▶ _What to work on_: Write the entries again exactly, with no line missing.

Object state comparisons
========================================

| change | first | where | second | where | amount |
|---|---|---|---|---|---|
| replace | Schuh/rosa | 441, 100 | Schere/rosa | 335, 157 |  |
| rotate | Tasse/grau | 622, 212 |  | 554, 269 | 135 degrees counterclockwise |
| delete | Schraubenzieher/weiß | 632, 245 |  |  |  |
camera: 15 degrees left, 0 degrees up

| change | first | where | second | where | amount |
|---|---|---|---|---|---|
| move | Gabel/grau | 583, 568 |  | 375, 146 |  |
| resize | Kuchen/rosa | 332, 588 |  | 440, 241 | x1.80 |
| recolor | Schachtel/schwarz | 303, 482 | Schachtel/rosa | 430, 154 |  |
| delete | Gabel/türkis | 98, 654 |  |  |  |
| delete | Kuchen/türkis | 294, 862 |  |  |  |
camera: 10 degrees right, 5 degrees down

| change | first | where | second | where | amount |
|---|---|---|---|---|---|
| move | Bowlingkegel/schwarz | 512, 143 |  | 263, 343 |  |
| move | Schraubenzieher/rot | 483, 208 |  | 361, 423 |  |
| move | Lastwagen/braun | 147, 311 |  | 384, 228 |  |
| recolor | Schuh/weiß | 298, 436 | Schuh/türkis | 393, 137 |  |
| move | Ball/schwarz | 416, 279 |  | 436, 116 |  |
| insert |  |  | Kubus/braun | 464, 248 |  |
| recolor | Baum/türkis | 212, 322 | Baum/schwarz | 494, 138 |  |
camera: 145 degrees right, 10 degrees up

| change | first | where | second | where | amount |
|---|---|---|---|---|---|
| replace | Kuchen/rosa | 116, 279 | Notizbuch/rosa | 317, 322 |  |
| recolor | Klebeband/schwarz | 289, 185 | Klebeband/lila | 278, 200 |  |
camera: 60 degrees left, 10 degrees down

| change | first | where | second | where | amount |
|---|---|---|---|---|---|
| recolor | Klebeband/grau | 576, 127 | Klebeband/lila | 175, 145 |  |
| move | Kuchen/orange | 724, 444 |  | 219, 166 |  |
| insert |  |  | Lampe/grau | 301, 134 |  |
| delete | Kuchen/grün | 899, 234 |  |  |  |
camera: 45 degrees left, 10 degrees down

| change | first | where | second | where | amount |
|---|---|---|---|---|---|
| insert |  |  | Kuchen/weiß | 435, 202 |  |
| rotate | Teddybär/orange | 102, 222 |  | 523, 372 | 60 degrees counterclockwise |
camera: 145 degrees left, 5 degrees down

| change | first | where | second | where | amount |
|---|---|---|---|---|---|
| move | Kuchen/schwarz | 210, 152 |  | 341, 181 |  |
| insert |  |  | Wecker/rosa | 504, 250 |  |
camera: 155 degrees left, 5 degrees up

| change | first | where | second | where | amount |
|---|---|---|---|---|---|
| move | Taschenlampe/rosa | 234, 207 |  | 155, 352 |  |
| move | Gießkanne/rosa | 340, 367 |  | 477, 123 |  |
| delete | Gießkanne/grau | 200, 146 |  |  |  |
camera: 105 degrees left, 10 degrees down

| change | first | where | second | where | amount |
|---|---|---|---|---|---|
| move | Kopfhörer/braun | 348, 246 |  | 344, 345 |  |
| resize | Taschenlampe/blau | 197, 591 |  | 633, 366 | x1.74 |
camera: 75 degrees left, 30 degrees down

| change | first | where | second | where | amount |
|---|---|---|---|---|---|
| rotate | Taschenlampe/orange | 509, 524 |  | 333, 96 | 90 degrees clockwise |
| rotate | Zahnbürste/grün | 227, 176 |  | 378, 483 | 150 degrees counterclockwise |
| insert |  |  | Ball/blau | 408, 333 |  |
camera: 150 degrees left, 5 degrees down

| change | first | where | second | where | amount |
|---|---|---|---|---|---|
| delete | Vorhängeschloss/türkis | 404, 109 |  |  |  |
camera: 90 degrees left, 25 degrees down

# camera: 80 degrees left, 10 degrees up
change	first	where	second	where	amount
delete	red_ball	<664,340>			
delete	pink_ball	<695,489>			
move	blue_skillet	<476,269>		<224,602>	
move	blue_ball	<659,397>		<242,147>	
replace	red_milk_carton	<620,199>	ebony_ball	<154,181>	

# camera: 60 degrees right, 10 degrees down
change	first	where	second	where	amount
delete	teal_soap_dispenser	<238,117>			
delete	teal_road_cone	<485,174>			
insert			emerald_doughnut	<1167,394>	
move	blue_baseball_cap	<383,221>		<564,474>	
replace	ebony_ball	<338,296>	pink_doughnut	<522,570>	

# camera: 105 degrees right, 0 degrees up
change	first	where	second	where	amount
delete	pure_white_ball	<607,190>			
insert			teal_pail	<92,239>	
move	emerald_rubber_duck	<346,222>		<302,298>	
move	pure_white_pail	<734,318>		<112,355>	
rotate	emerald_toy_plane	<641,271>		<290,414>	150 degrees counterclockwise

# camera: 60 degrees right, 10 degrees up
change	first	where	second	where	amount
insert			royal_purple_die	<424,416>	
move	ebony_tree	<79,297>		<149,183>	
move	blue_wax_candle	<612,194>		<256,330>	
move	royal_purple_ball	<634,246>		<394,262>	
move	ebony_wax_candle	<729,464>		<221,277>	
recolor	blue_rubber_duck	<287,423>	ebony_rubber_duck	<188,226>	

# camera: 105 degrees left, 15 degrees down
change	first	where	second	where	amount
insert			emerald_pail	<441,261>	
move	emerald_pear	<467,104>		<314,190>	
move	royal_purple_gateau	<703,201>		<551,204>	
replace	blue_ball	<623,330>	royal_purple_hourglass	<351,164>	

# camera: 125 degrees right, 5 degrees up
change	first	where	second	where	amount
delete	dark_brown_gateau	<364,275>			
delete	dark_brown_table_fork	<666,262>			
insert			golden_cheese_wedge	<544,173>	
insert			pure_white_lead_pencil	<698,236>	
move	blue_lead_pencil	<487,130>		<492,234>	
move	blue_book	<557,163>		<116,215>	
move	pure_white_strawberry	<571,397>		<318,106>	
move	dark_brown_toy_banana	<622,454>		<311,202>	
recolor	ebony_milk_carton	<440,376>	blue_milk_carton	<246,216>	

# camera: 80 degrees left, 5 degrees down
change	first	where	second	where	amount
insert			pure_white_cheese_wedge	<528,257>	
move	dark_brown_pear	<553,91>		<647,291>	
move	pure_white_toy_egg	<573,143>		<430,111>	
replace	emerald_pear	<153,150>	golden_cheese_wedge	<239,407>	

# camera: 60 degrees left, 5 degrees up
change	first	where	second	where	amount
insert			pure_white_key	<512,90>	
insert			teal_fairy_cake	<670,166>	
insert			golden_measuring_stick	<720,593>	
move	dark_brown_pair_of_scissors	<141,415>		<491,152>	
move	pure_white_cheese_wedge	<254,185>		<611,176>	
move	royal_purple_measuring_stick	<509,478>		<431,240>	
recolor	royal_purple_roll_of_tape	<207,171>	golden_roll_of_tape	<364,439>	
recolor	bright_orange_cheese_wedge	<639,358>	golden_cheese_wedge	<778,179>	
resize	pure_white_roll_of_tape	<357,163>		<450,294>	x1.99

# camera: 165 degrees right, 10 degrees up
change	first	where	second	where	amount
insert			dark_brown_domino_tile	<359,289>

========================================

▶ _Task solution_:
| change | first | where | second | where | amount |
|---|---|---|---|---|---|
| replace | Schuh/rosa | 441, 100 | Schere/rosa | 335, 157 |  |
| rotate | Tasse/grau | 622, 212 |  | 554, 269 | 135 degrees counterclockwise |
| delete | Schraubenzieher/weiß | 632, 245 |  |  |  |
camera: 15 degrees left, 0 degrees up

| change | first | where | second | where | amount |
|---|---|---|---|---|---|
| move | Gabel/grau | 583, 568 |  | 375, 146 |  |
| resize | Kuchen/rosa | 332, 588 |  | 440, 241 | x1.80 |
| recolor | Schachtel/schwarz | 303, 482 | Schachtel/rosa | 430, 154 |  |
| delete | Gabel/türkis | 98, 654 |  |  |  |
| delete | Kuchen/türkis | 294, 862 |  |  |  |
camera: 10 degrees right, 5 degrees down

| change | first | where | second | where | amount |
|---|---|---|---|---|---|
| move | Bowlingkegel/schwarz | 512, 143 |  | 263, 343 |  |
| move | Schraubenzieher/rot | 483, 208 |  | 361, 423 |  |
| move | Lastwagen/braun | 147, 311 |  | 384, 228 |  |
| recolor | Schuh/weiß | 298, 436 | Schuh/türkis | 393, 137 |  |
| move | Ball/schwarz | 416, 279 |  | 436, 116 |  |
| insert |  |  | Kubus/braun | 464, 248 |  |
| recolor | Baum/türkis | 212, 322 | Baum/schwarz | 494, 138 |  |
camera: 145 degrees right, 10 degrees up

| change | first | where | second | where | amount |
|---|---|---|---|---|---|
| replace | Kuchen/rosa | 116, 279 | Notizbuch/rosa | 317, 322 |  |
| recolor | Klebeband/schwarz | 289, 185 | Klebeband/lila | 278, 200 |  |
camera: 60 degrees left, 10 degrees down

| change | first | where | second | where | amount |
|---|---|---|---|---|---|
| recolor | Klebeband/grau | 576, 127 | Klebeband/lila | 175, 145 |  |
| move | Kuchen/orange | 724, 444 |  | 219, 166 |  |
| insert |  |  | Lampe/grau | 301, 134 |  |
| delete | Kuchen/grün | 899, 234 |  |  |  |
camera: 45 degrees left, 10 degrees down

| change | first | where | second | where | amount |
|---|---|---|---|---|---|
| insert |  |  | Kuchen/weiß | 435, 202 |  |
| rotate | Teddybär/orange | 102, 222 |  | 523, 372 | 60 degrees counterclockwise |
camera: 145 degrees left, 5 degrees down

| change | first | where | second | where | amount |
|---|---|---|---|---|---|
| move | Kuchen/schwarz | 210, 152 |  | 341, 181 |  |
| insert |  |  | Wecker/rosa | 504, 250 |  |
camera: 155 degrees left, 5 degrees up

| change | first | where | second | where | amount |
|---|---|---|---|---|---|
| move | Taschenlampe/rosa | 234, 207 |  | 155, 352 |  |
| move | Gießkanne/rosa | 340, 367 |  | 477, 123 |  |
| delete | Gießkanne/grau | 200, 146 |  |  |  |
camera: 105 degrees left, 10 degrees down

| change | first | where | second | where | amount |
|---|---|---|---|---|---|
| move | Kopfhörer/braun | 348, 246 |  | 344, 345 |  |
| resize | Taschenlampe/blau | 197, 591 |  | 633, 366 | x1.74 |
camera: 75 degrees left, 30 degrees down

| change | first | where | second | where | amount |
|---|---|---|---|---|---|
| rotate | Taschenlampe/orange | 509, 524 |  | 333, 96 | 90 degrees clockwise |
| rotate | Zahnbürste/grün | 227, 176 |  | 378, 483 | 150 degrees counterclockwise |
| insert |  |  | Ball/blau | 408, 333 |  |
camera: 150 degrees left, 5 degrees down

| change | first | where | second | where | amount |
|---|---|---|---|---|---|
| delete | Vorhängeschloss/türkis | 404, 109 |  |  |  |
camera: 90 degrees left, 25 degrees down

# camera: 80 degrees left, 10 degrees up
change	first	where	second	where	amount
delete	red_ball	<664,340>			
delete	pink_ball	<695,489>			
move	blue_skillet	<476,269>		<224,602>	
move	blue_ball	<659,397>		<242,147>	
replace	red_milk_carton	<620,199>	ebony_ball	<154,181>	

# camera: 60 degrees right, 10 degrees down
change	first	where	second	where	amount
delete	teal_soap_dispenser	<238,117>			
delete	teal_road_cone	<485,174>			
insert			emerald_doughnut	<1167,394>	
move	blue_baseball_cap	<383,221>		<564,474>	
replace	ebony_ball	<338,296>	pink_doughnut	<522,570>	

# camera: 105 degrees right, 0 degrees up
change	first	where	second	where	amount
delete	pure_white_ball	<607,190>			
insert			teal_pail	<92,239>	
move	emerald_rubber_duck	<346,222>		<302,298>	
move	pure_white_pail	<734,318>		<112,355>	
rotate	emerald_toy_plane	<641,271>		<290,414>	150 degrees counterclockwise

# camera: 60 degrees right, 10 degrees up
change	first	where	second	where	amount
insert			royal_purple_die	<424,416>	
move	ebony_tree	<79,297>		<149,183>	
move	blue_wax_candle	<612,194>		<256,330>	
move	royal_purple_ball	<634,246>		<394,262>	
move	ebony_wax_candle	<729,464>		<221,277>	
recolor	blue_rubber_duck	<287,423>	ebony_rubber_duck	<188,226>	

# camera: 105 degrees left, 15 degrees down
change	first	where	second	where	amount
insert			emerald_pail	<441,261>	
move	emerald_pear	<467,104>		<314,190>	
move	royal_purple_gateau	<703,201>		<551,204>	
replace	blue_ball	<623,330>	royal_purple_hourglass	<351,164>	

# camera: 125 degrees right, 5 degrees up
change	first	where	second	where	amount
delete	dark_brown_gateau	<364,275>			
delete	dark_brown_table_fork	<666,262>			
insert			golden_cheese_wedge	<544,173>	
insert			pure_white_lead_pencil	<698,236>	
move	blue_lead_pencil	<487,130>		<492,234>	
move	blue_book	<557,163>		<116,215>	
move	pure_white_strawberry	<571,397>		<318,106>	
move	dark_brown_toy_banana	<622,454>		<311,202>	
recolor	ebony_milk_carton	<440,376>	blue_milk_carton	<246,216>	

# camera: 80 degrees left, 5 degrees down
change	first	where	second	where	amount
insert			pure_white_cheese_wedge	<528,257>	
move	dark_brown_pear	<553,91>		<647,291>	
move	pure_white_toy_egg	<573,143>		<430,111>	
replace	emerald_pear	<153,150>	golden_cheese_wedge	<239,407>	

# camera: 60 degrees left, 5 degrees up
change	first	where	second	where	amount
insert			pure_white_key	<512,90>	
insert			teal_fairy_cake	<670,166>	
insert			golden_measuring_stick	<720,593>	
move	dark_brown_pair_of_scissors	<141,415>		<491,152>	
move	pure_white_cheese_wedge	<254,185>		<611,176>	
move	royal_purple_measuring_stick	<509,478>		<431,240>	
recolor	royal_purple_roll_of_tape	<207,171>	golden_roll_of_tape	<364,439>	
recolor	bright_orange_cheese_wedge	<639,358>	golden_cheese_wedge	<778,179>	
resize	pure_white_roll_of_tape	<357,163>		<450,294>	x1.99

# camera: 165 degrees right, 10 degrees up
change	first	where	second	where	amount
insert			dark_brown_domino_tile	<359,289>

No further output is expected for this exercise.